_Prompt_.
Search the records below for the string "minus", and report each line that contains it.

_Recorded information_.
····················

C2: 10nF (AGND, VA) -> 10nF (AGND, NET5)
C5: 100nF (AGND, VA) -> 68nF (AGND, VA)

····················

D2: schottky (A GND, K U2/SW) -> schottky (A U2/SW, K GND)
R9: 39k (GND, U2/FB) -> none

····················

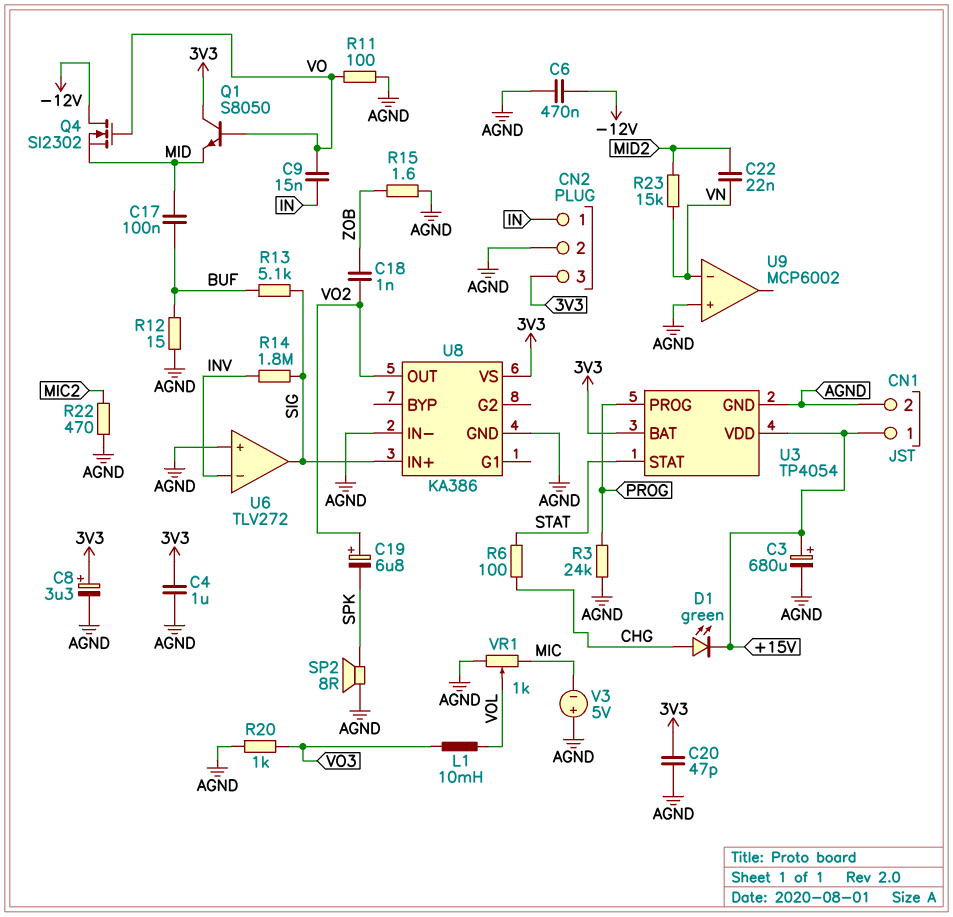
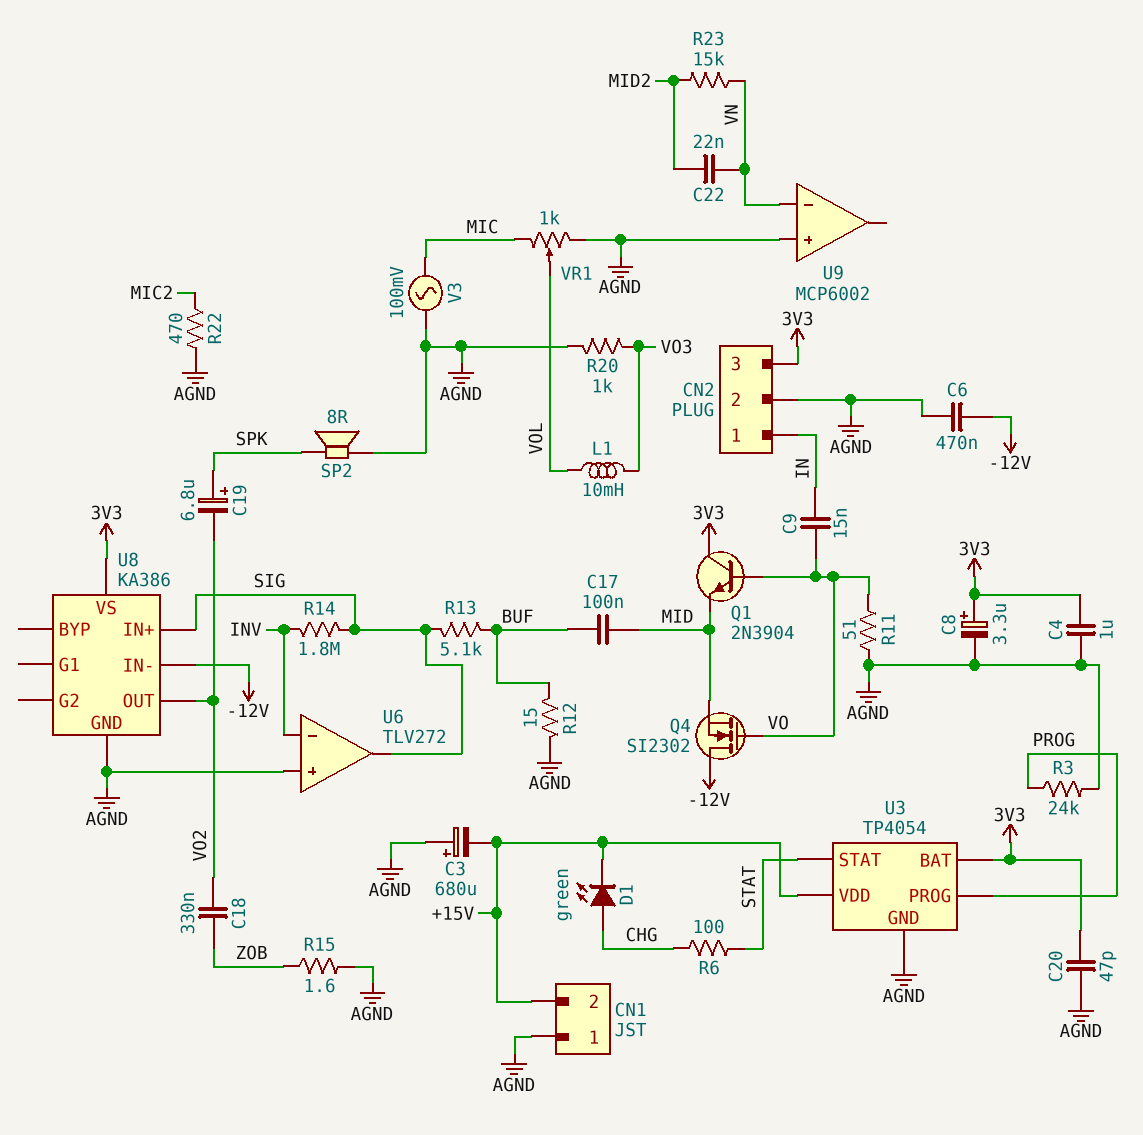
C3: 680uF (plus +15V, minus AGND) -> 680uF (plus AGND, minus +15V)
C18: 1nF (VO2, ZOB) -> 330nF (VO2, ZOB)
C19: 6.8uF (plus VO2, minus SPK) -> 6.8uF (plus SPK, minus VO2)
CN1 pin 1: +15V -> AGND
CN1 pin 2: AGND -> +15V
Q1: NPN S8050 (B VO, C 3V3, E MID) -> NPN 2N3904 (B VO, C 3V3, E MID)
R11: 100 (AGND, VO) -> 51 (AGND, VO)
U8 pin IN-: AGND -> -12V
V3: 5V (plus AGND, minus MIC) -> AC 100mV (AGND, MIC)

····················

_Answer below_.
C3: 680uF (plus +15V, minus AGND) -> 680uF (plus AGND, minus +15V)
C19: 6.8uF (plus VO2, minus SPK) -> 6.8uF (plus SPK, minus VO2)
V3: 5V (plus AGND, minus MIC) -> AC 100mV (AGND, MIC)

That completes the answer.